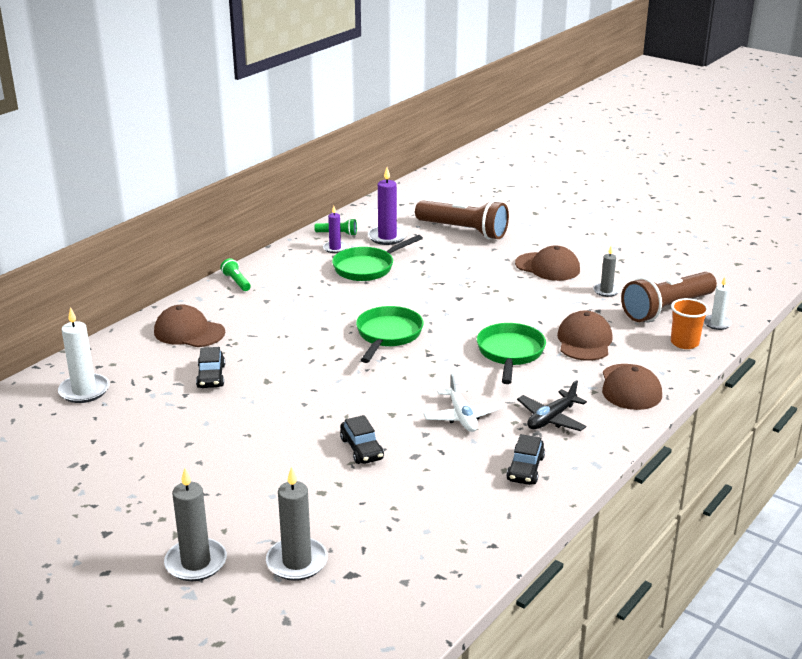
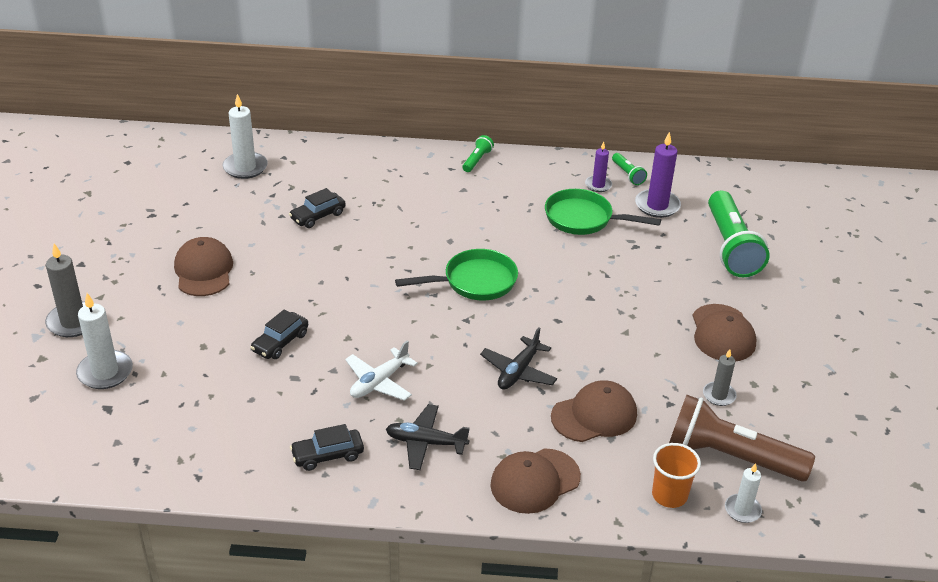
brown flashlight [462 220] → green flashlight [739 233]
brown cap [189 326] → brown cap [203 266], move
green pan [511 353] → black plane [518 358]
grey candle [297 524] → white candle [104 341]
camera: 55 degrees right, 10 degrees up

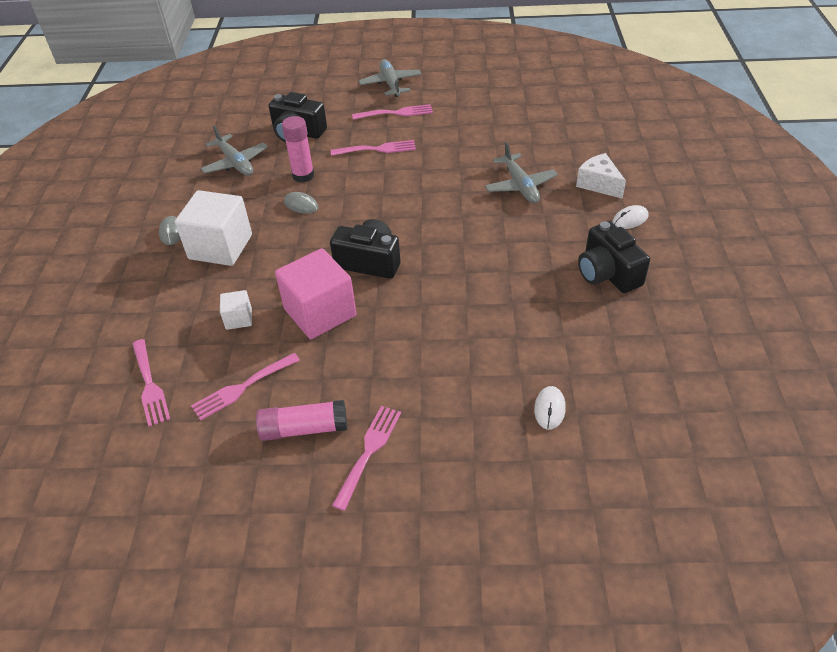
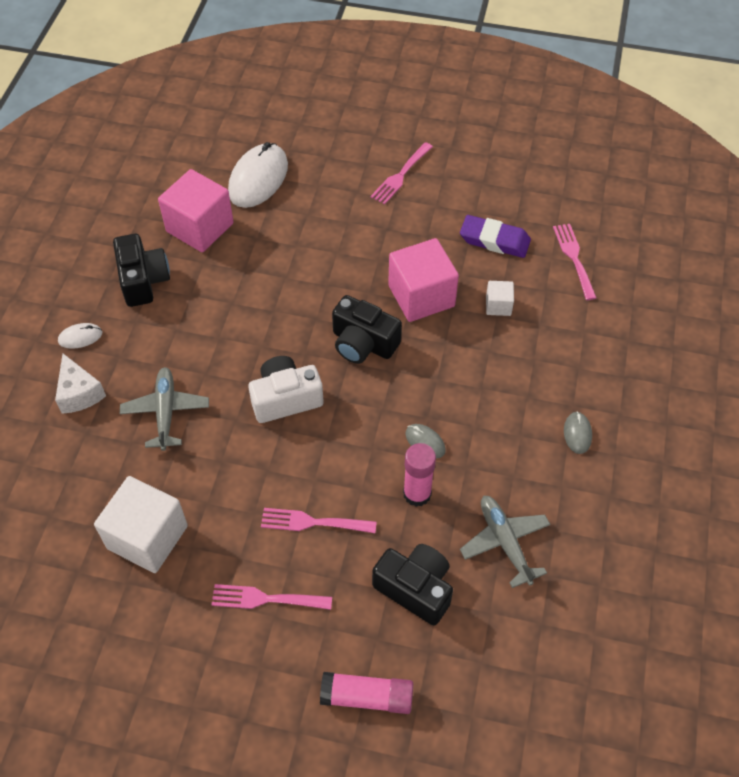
grey plane [390 78] → -
white cube [213 228] → white cube [141 524], move
pink fork [245 386] → purple eraser [495 236]
white mouse [550 408] → white mouse [258 175], x2.14
pink glue stick [301 420] → pink glue stick [366 693], move
- → pink cube [196 210]
- → white camera [286 389]
camera: 170 degrees left, 10 degrees up

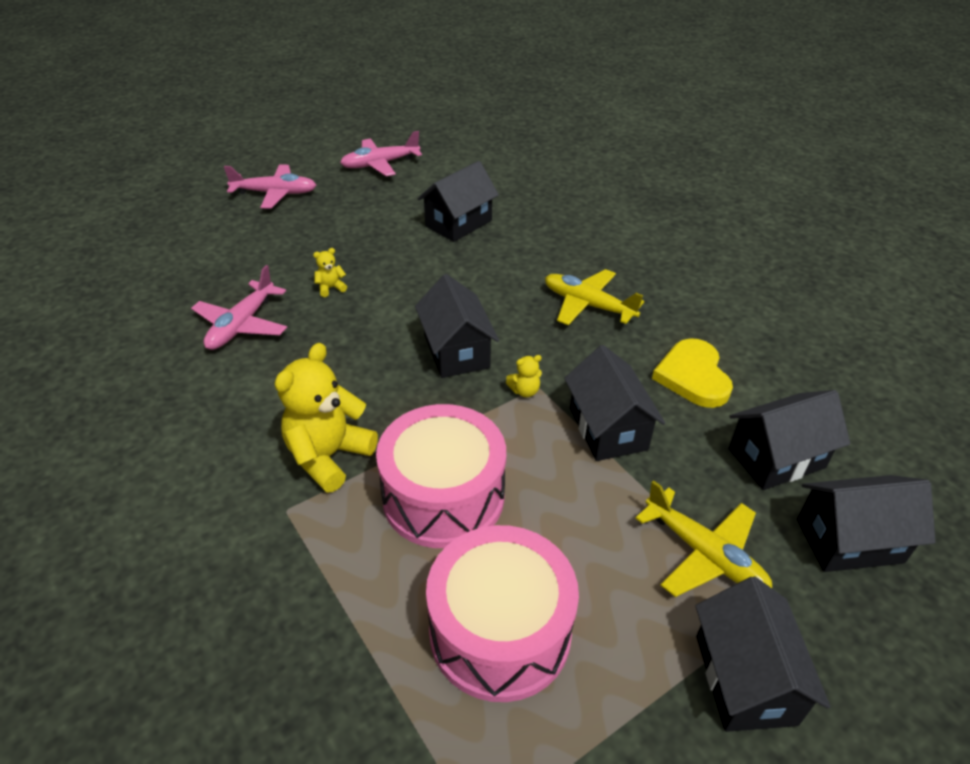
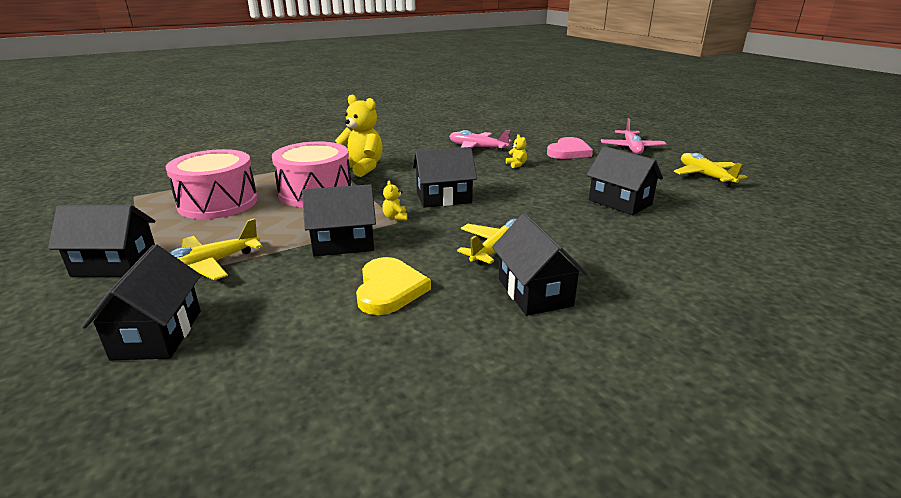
pink plane [381 153] → yellow plane [710 169]
yellow heart [692 373] → yellow heart [393 286], 90 degrees clockwise
black house [789 440] → black house [540 264], move
- → pink heart [570 148]
camera: 95 degrees right, 15 degrees down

--------------------------------------------------

[TASK DIRECTIONS]: Repeat the listing above exactly, with no pictures.

[SOLUTION FOR THIS PROBLEM]:
brown flashlight [462 220] → green flashlight [739 233]
brown cap [189 326] → brown cap [203 266], move
green pan [511 353] → black plane [518 358]
grey candle [297 524] → white candle [104 341]
camera: 55 degrees right, 10 degrees up

grey plane [390 78] → -
white cube [213 228] → white cube [141 524], move
pink fork [245 386] → purple eraser [495 236]
white mouse [550 408] → white mouse [258 175], x2.14
pink glue stick [301 420] → pink glue stick [366 693], move
- → pink cube [196 210]
- → white camera [286 389]
camera: 170 degrees left, 10 degrees up

pink plane [381 153] → yellow plane [710 169]
yellow heart [692 373] → yellow heart [393 286], 90 degrees clockwise
black house [789 440] → black house [540 264], move
- → pink heart [570 148]
camera: 95 degrees right, 15 degrees down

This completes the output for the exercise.